* Task details
The answer is the line that contains "brown duck (509, 428)" followed by every later line of the entries below, each repeated exactly, and nothing else.

--- Supplied records Enclosed Below ---

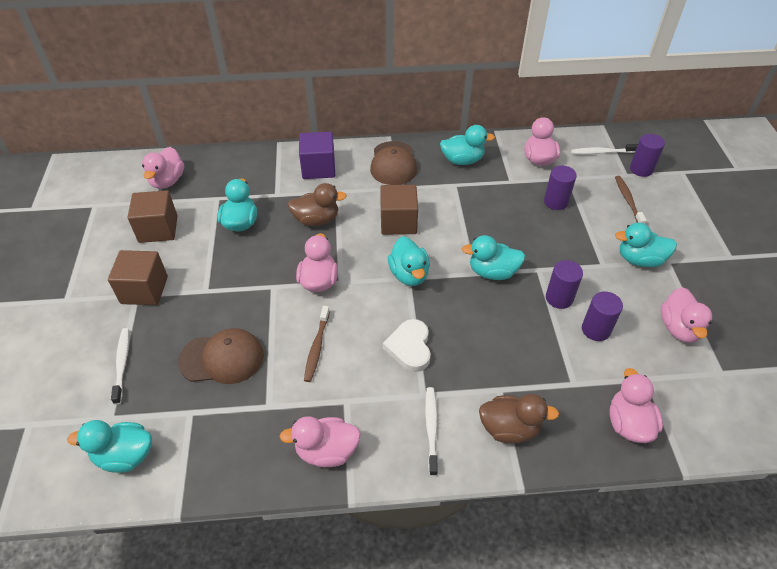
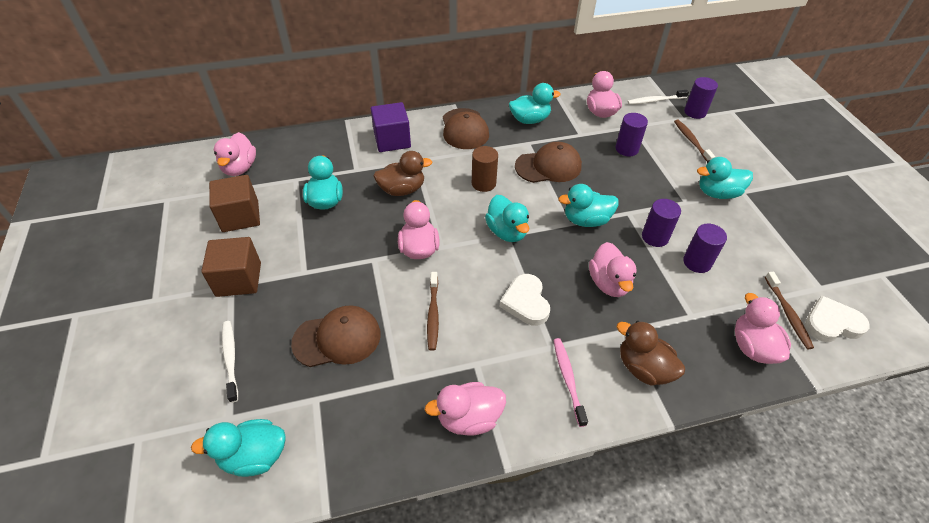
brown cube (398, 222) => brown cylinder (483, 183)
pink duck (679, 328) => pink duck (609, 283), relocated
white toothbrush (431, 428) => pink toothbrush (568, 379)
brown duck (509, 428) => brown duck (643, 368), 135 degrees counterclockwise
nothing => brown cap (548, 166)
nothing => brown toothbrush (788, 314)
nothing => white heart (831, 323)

--- End of Enclosed Supplied records ---

* Exercise answer
brown duck (509, 428) => brown duck (643, 368), 135 degrees counterclockwise
nothing => brown cap (548, 166)
nothing => brown toothbrush (788, 314)
nothing => white heart (831, 323)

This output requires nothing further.